Saved entries:
· · · · · · ·

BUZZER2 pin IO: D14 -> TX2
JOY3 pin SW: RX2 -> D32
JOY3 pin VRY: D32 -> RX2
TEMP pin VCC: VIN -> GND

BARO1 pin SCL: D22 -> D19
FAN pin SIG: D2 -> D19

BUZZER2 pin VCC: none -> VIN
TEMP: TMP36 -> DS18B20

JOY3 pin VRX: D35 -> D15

· · · · · · ·

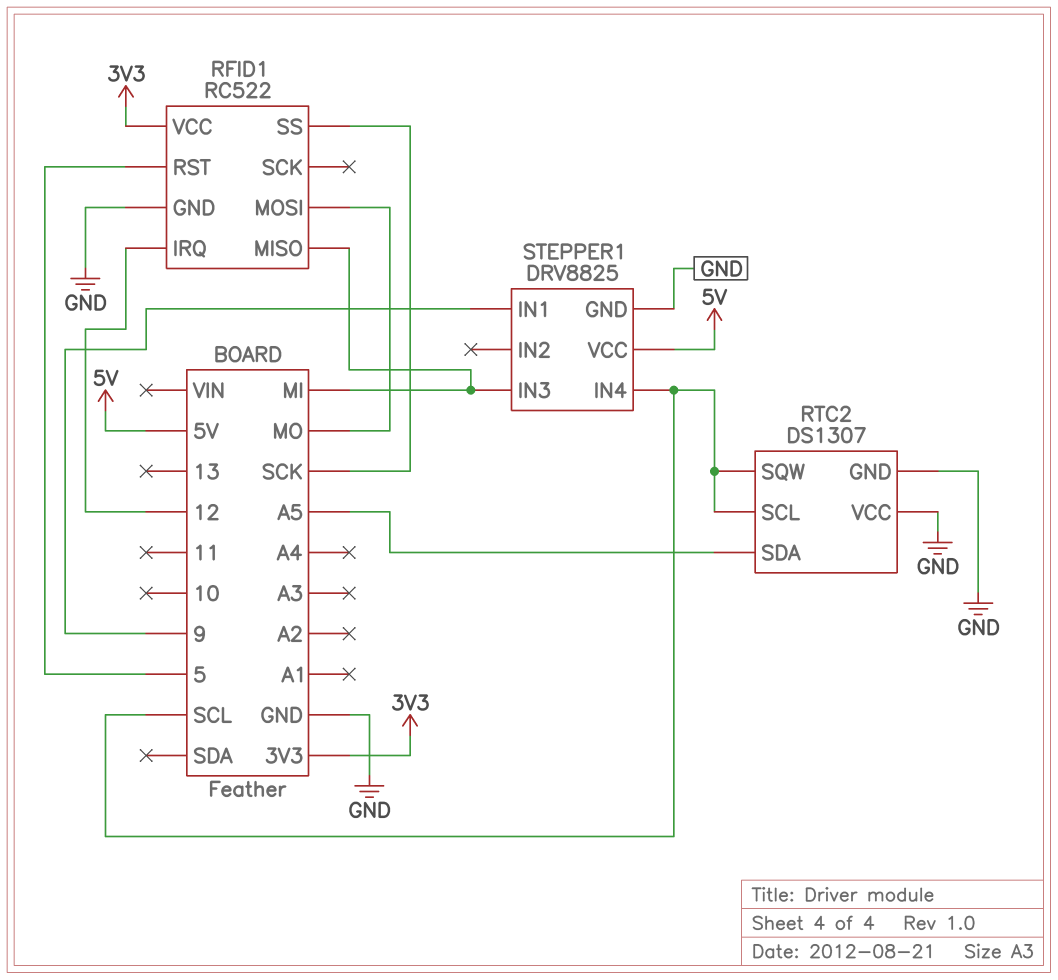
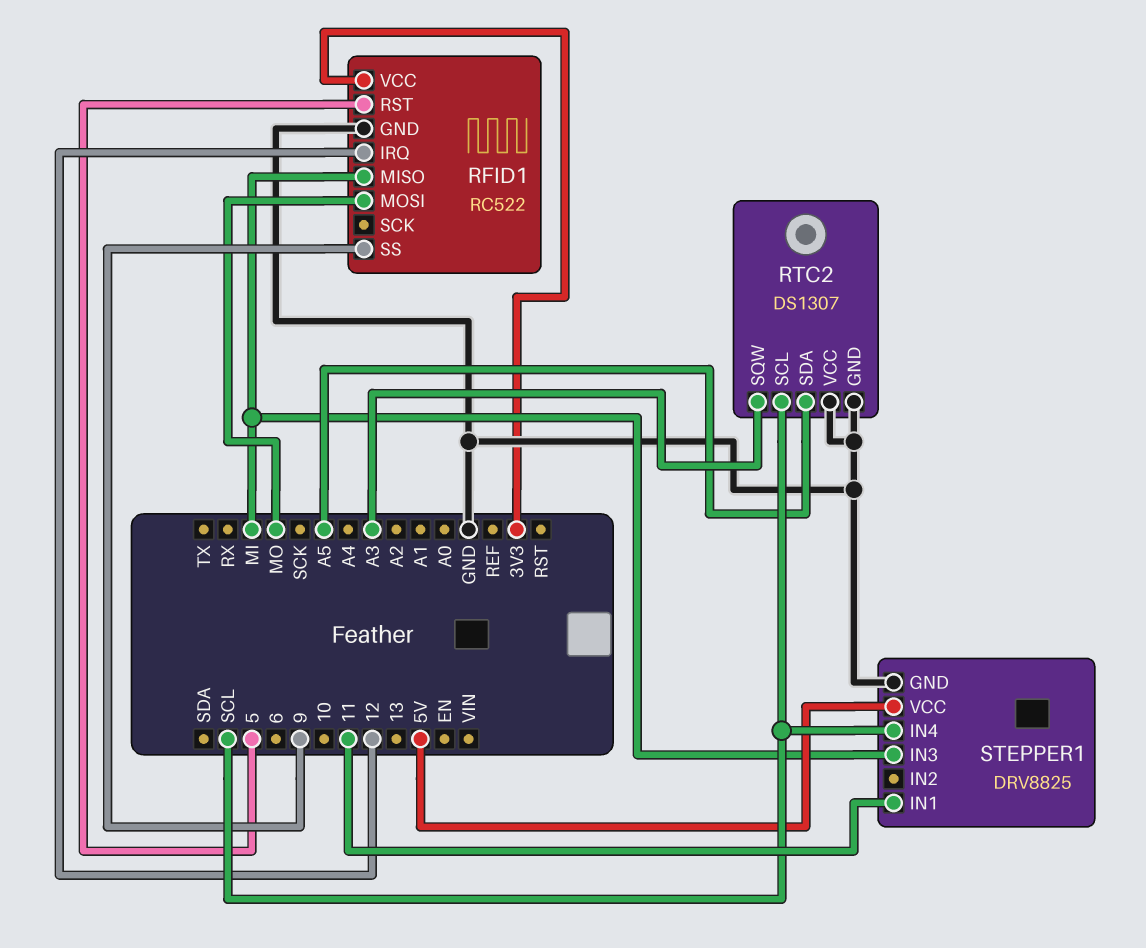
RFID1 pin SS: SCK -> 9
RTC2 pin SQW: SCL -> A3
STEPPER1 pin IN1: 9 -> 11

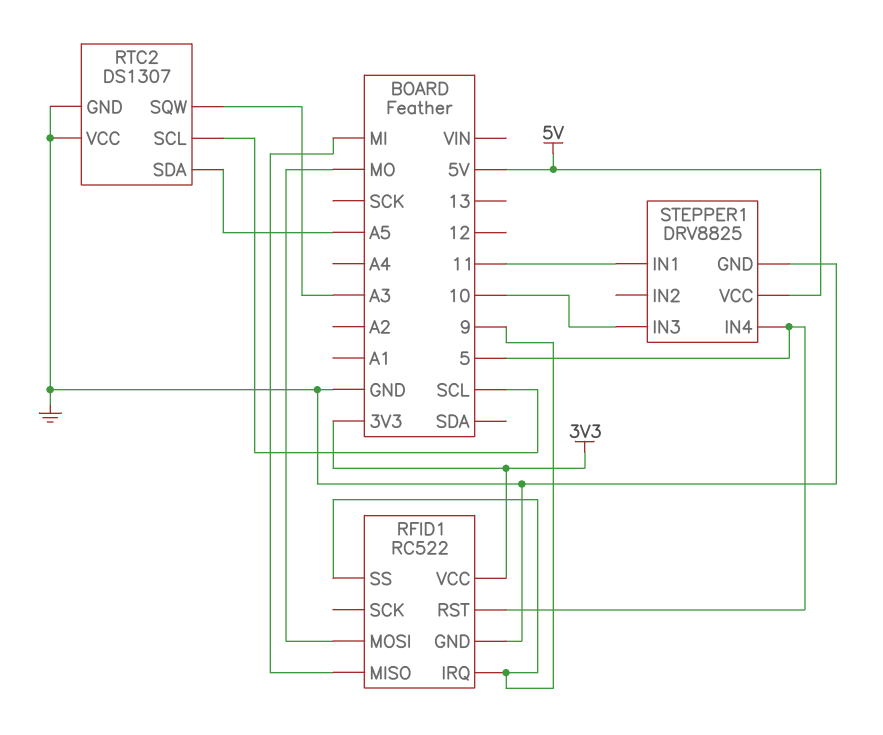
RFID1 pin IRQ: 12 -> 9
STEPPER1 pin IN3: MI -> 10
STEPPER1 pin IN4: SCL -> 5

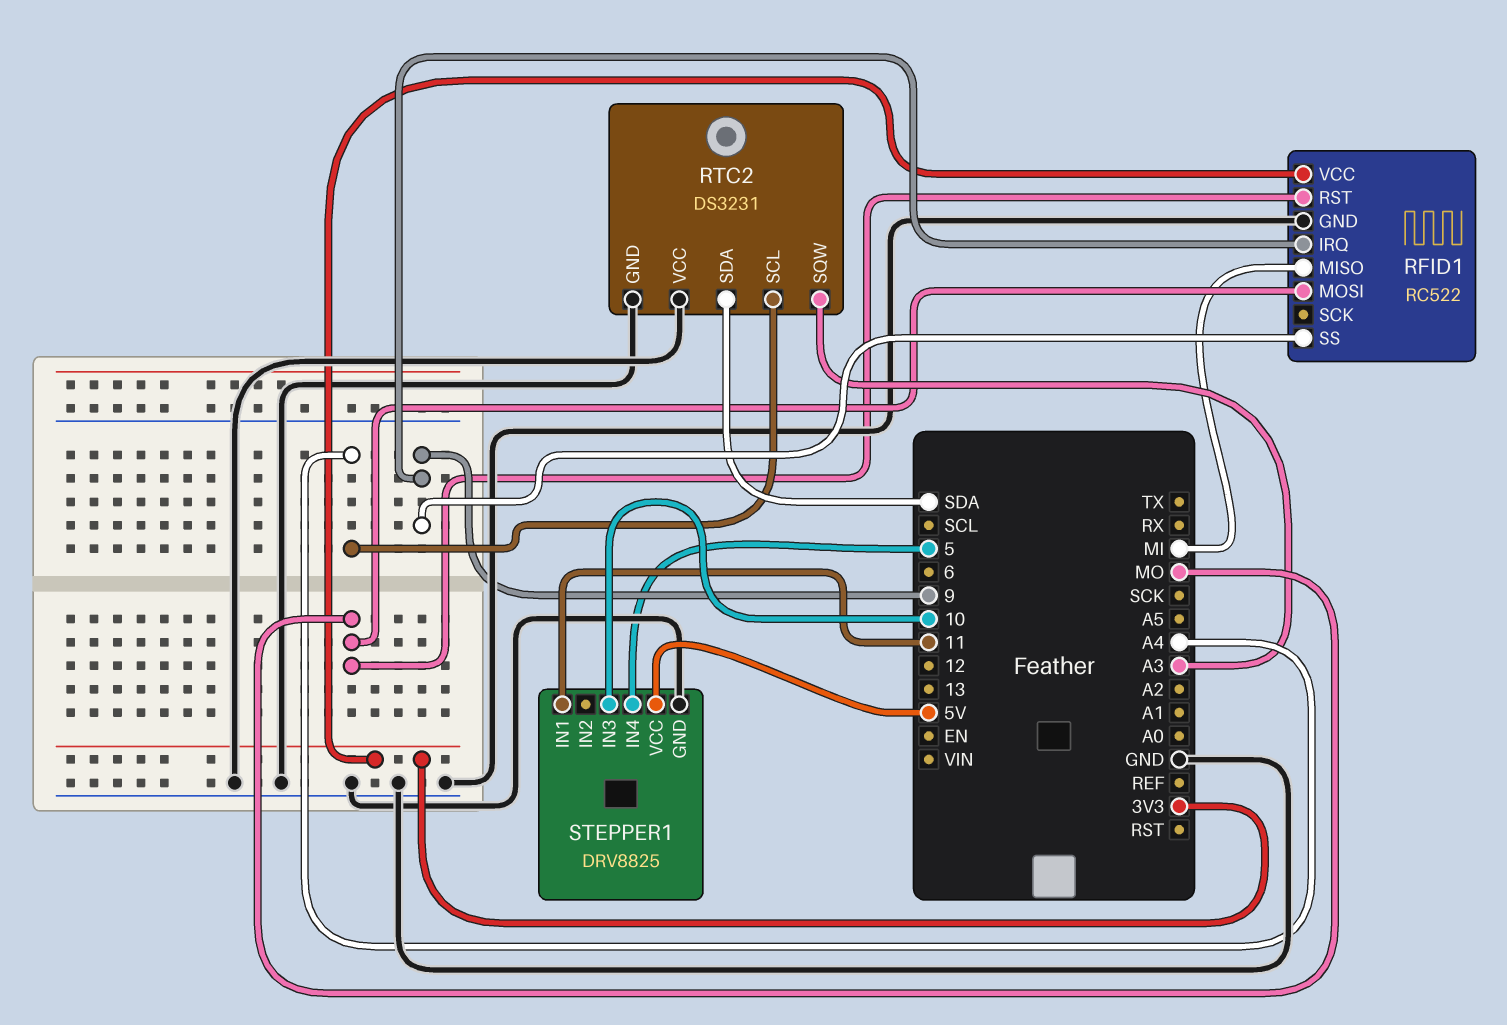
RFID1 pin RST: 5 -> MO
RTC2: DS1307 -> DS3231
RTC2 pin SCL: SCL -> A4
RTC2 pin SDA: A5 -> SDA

· · · · · · ·

Exercise aim:
Please give an exact copy of the lines above, beginning with the line containing "BUZZER2 pin IO: D14 -> TX2" and running through the line containing "JOY3 pin VRX: D35 -> D15", and of no other lines.

Response below:
BUZZER2 pin IO: D14 -> TX2
JOY3 pin SW: RX2 -> D32
JOY3 pin VRY: D32 -> RX2
TEMP pin VCC: VIN -> GND

BARO1 pin SCL: D22 -> D19
FAN pin SIG: D2 -> D19

BUZZER2 pin VCC: none -> VIN
TEMP: TMP36 -> DS18B20

JOY3 pin VRX: D35 -> D15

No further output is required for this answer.